__The problem__. Word for word, transcribe the lines from the one containing "turquoise spoon: 1 -> 2" through the end of the entries, both included, and nothing else.

__Records__.
*** Begin section ***

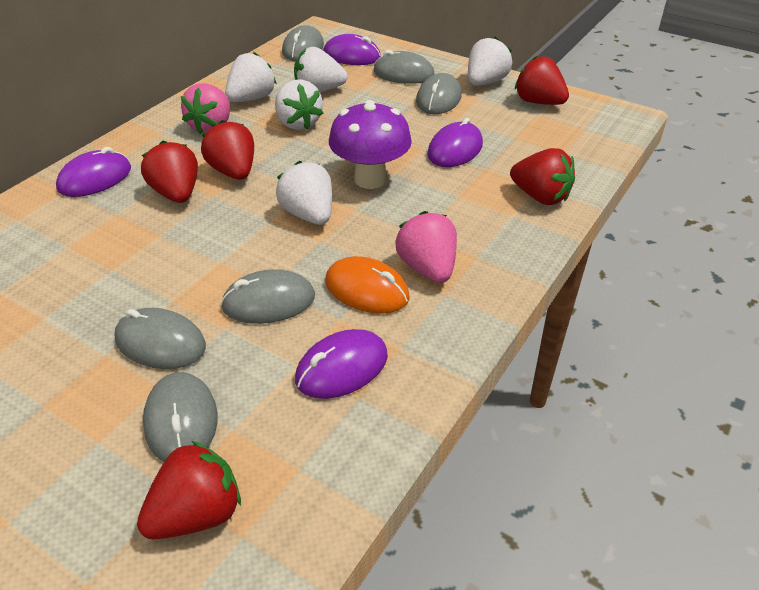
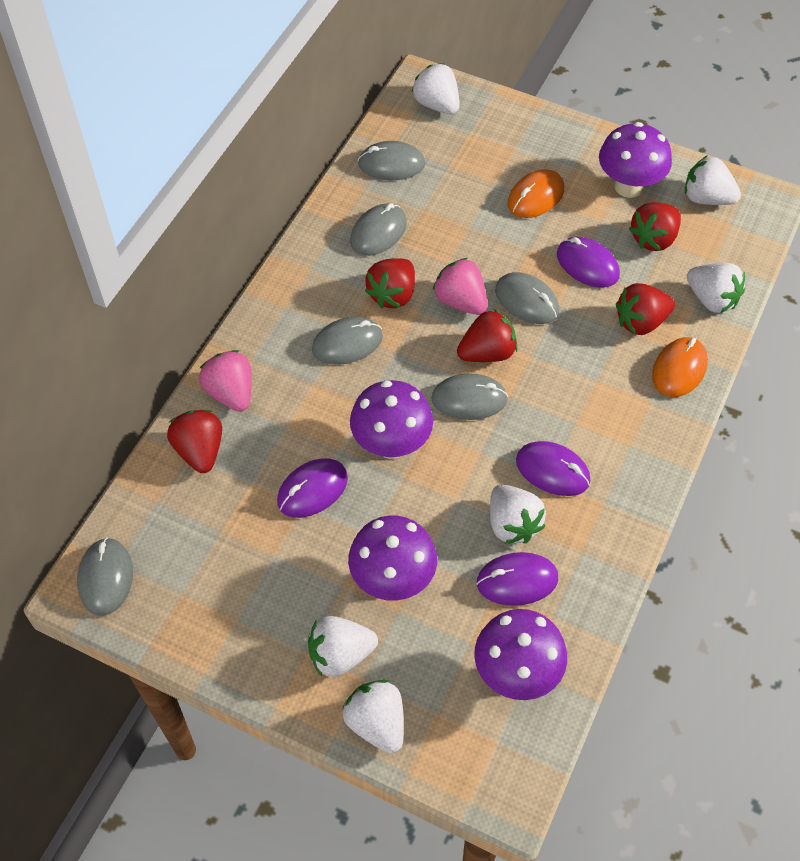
orange mouse: 1 -> 2
purple mushroom: 1 -> 4
white strawberry: 5 -> 6

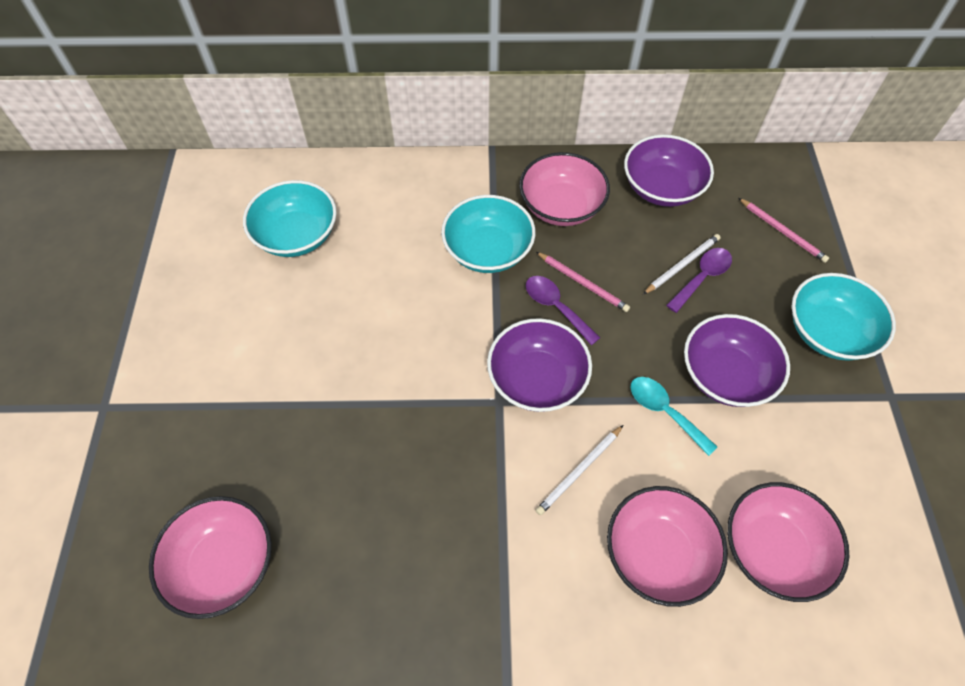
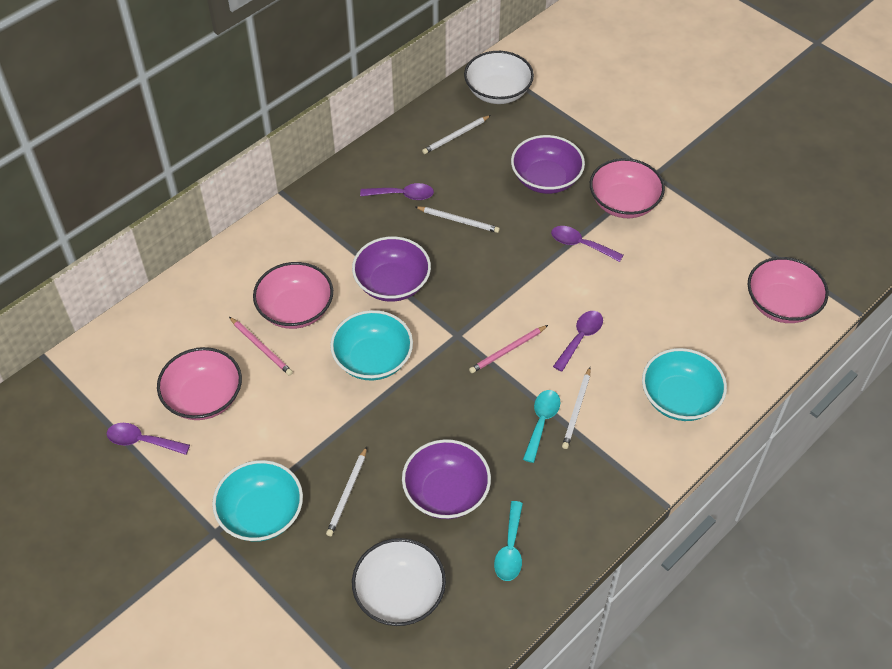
purple spoon: 2 -> 4
turquoise spoon: 1 -> 2
white bowl: 0 -> 2
white pencil: 2 -> 4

*** End section ***

__Output for this task__.
turquoise spoon: 1 -> 2
white bowl: 0 -> 2
white pencil: 2 -> 4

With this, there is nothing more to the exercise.